**REQUIRED WORK**
Copy out every line of the records where the string "none" occurs.

**DATA EXTRACTS**
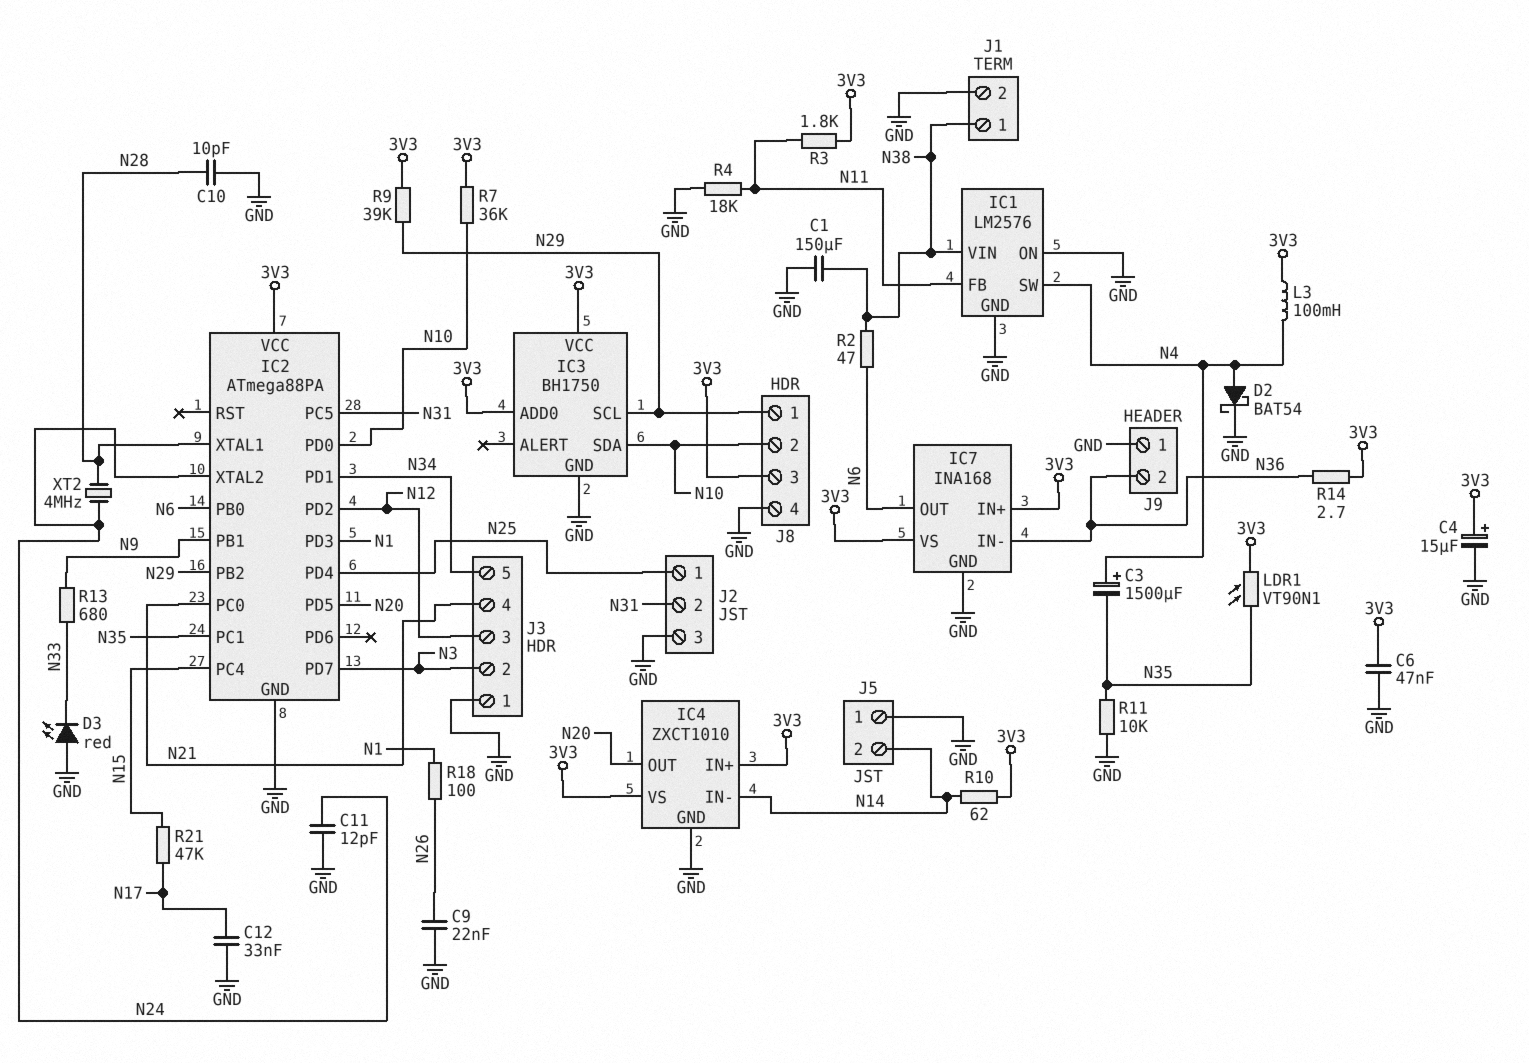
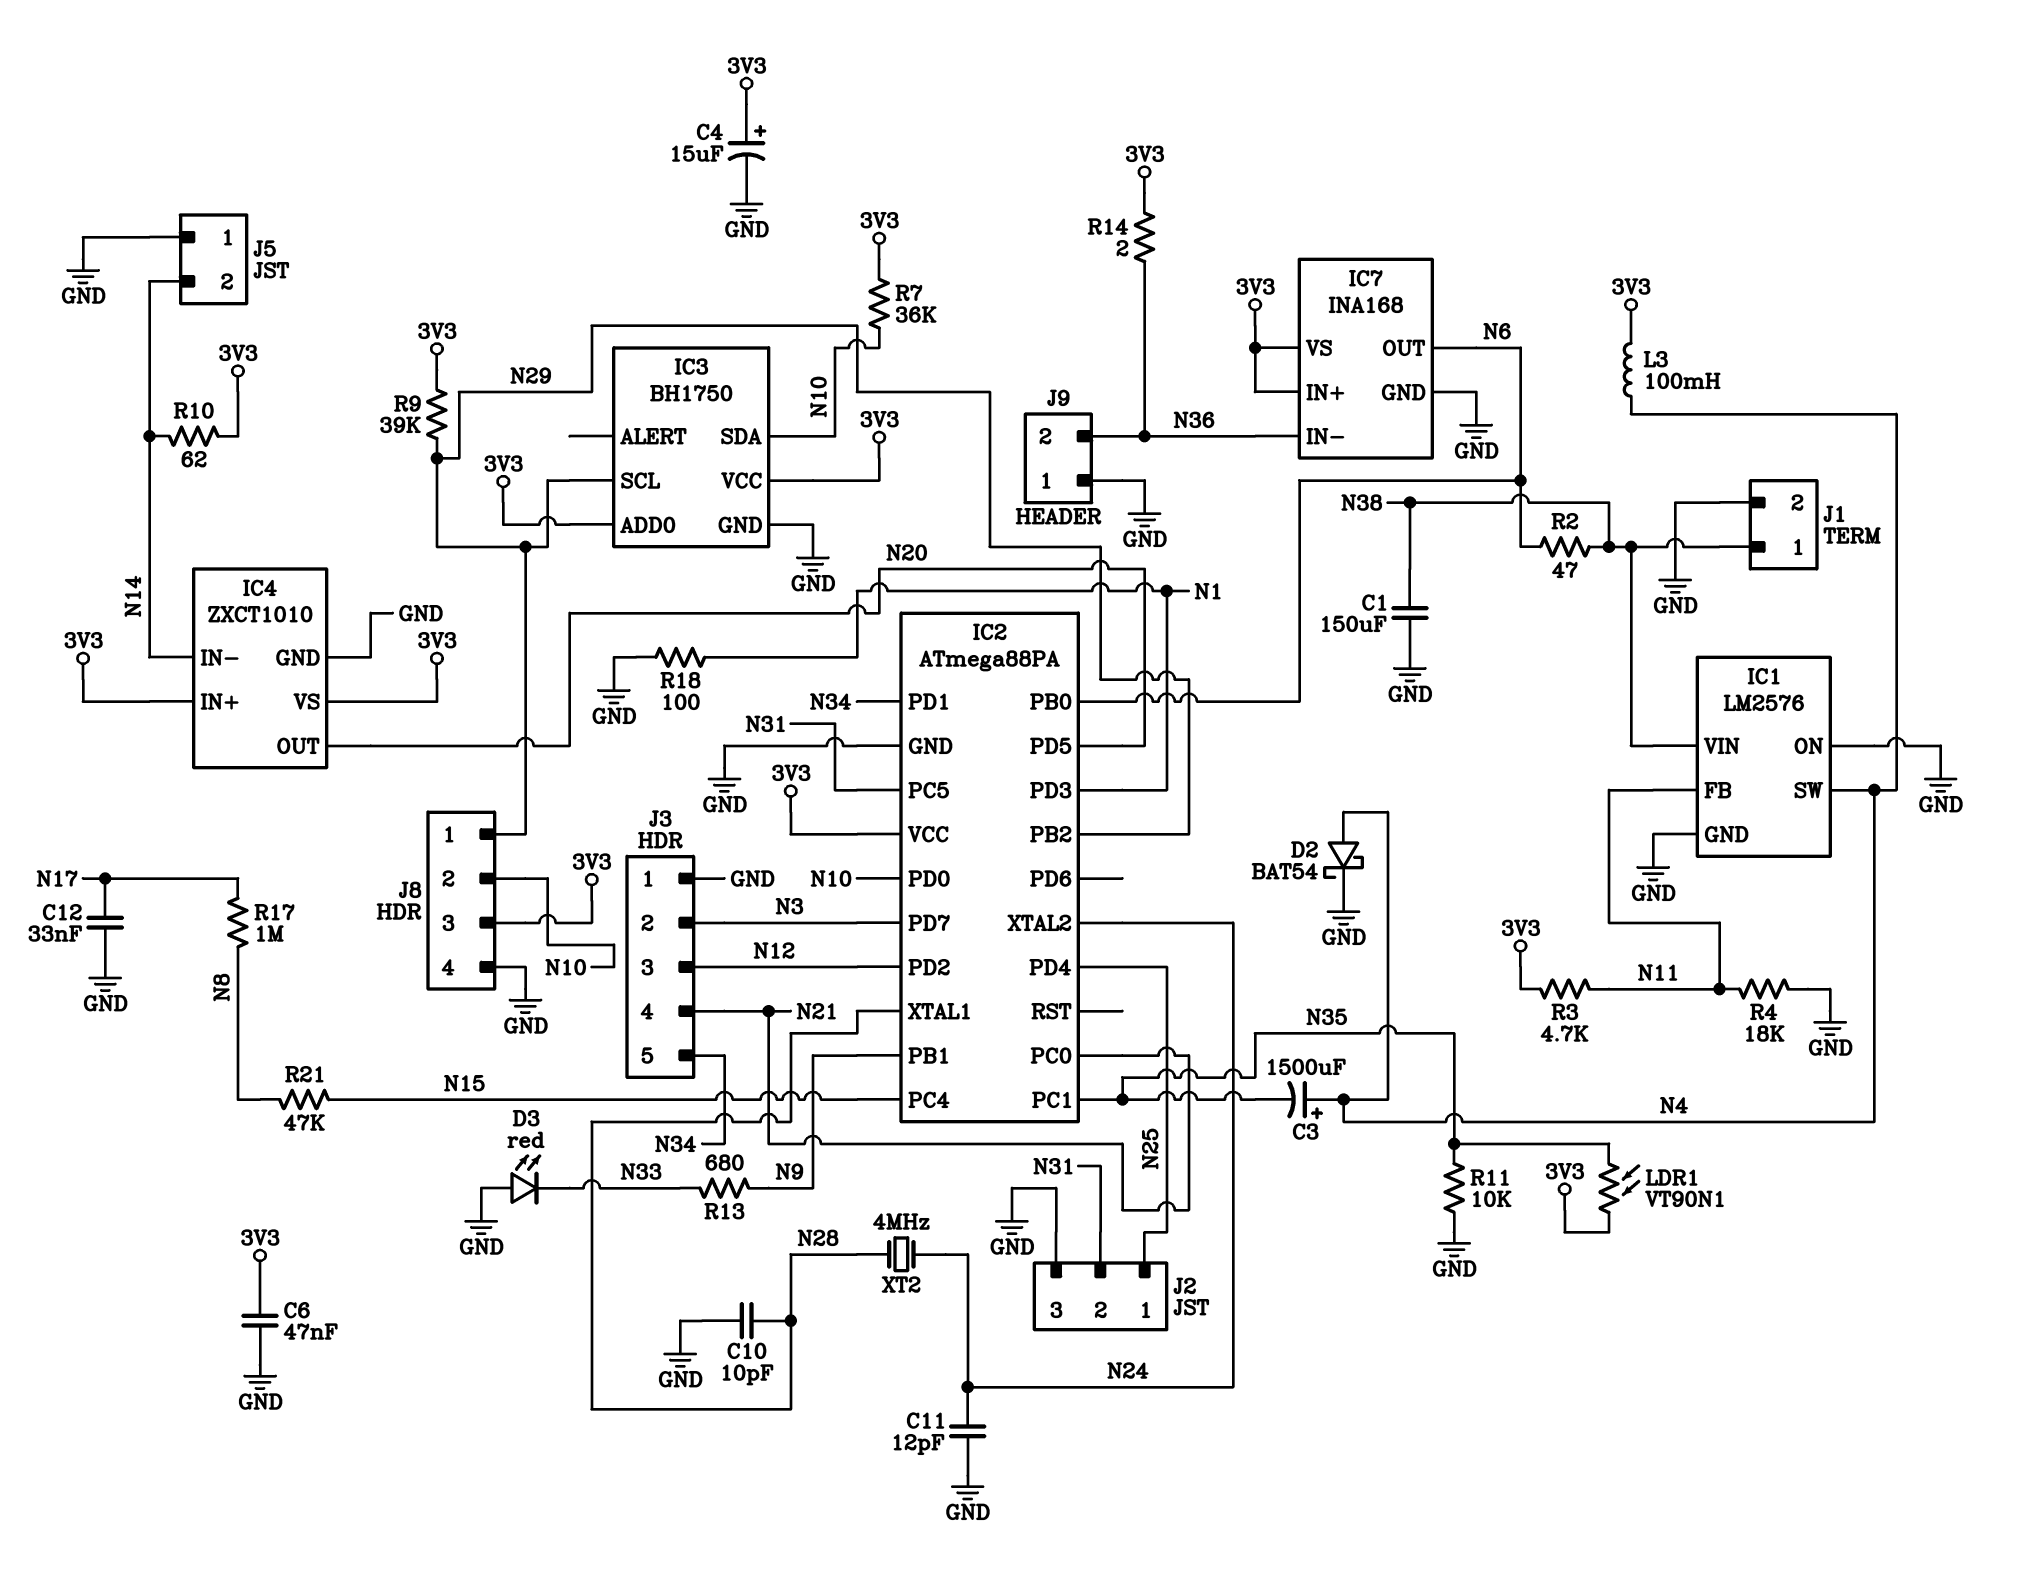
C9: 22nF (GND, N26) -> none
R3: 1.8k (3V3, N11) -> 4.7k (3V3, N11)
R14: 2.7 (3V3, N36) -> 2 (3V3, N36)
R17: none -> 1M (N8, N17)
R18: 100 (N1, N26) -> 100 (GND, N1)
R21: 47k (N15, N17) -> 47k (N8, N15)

**ANSWER BELOW**
C9: 22nF (GND, N26) -> none
R17: none -> 1M (N8, N17)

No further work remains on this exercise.